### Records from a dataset
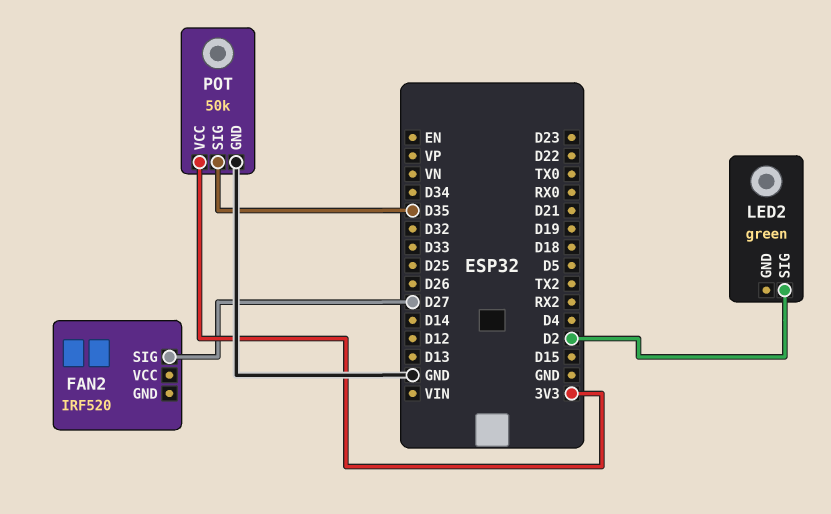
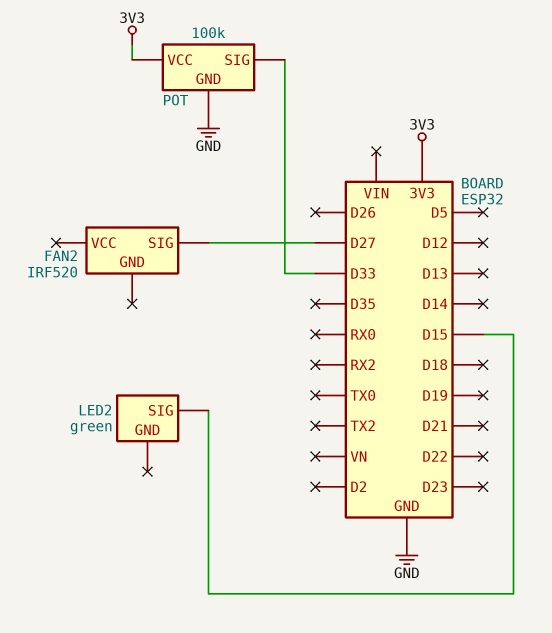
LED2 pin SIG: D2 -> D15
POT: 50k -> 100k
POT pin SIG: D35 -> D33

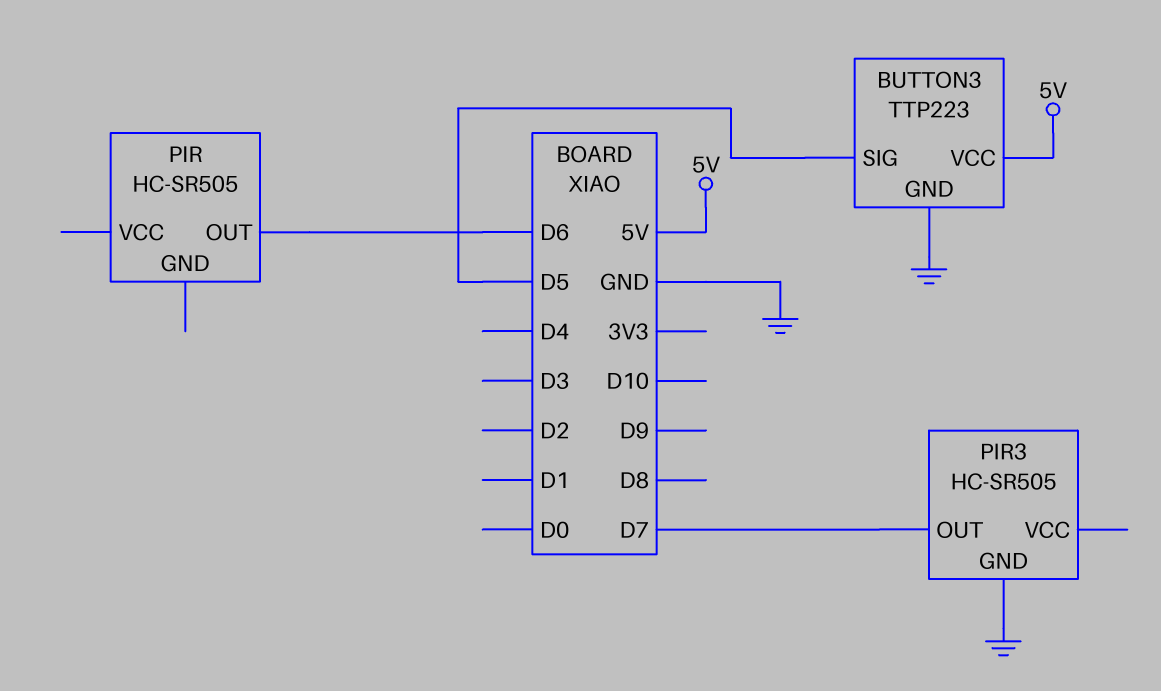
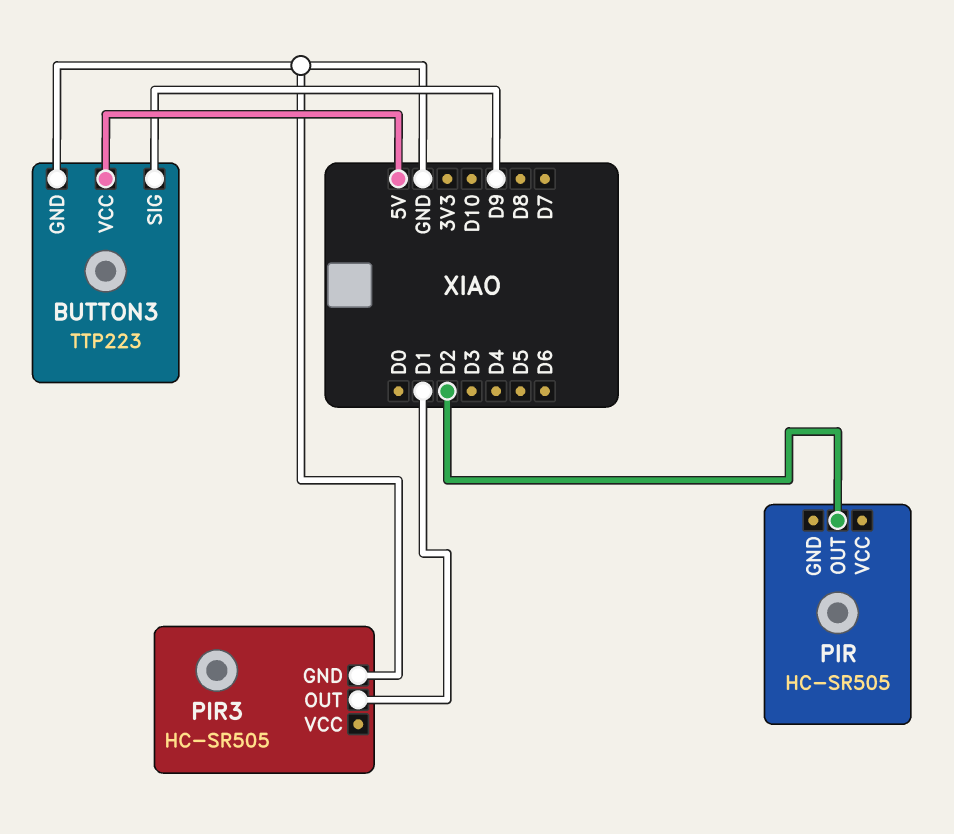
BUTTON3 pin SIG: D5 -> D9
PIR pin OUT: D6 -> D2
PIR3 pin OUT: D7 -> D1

### WHAT IS NEEDED
Search the entries for the line holding "BUTTON3 pin SIG: D5 -> D9". Return that line and the ones after it through the last, exactly.

### OUTPUT BELOW
BUTTON3 pin SIG: D5 -> D9
PIR pin OUT: D6 -> D2
PIR3 pin OUT: D7 -> D1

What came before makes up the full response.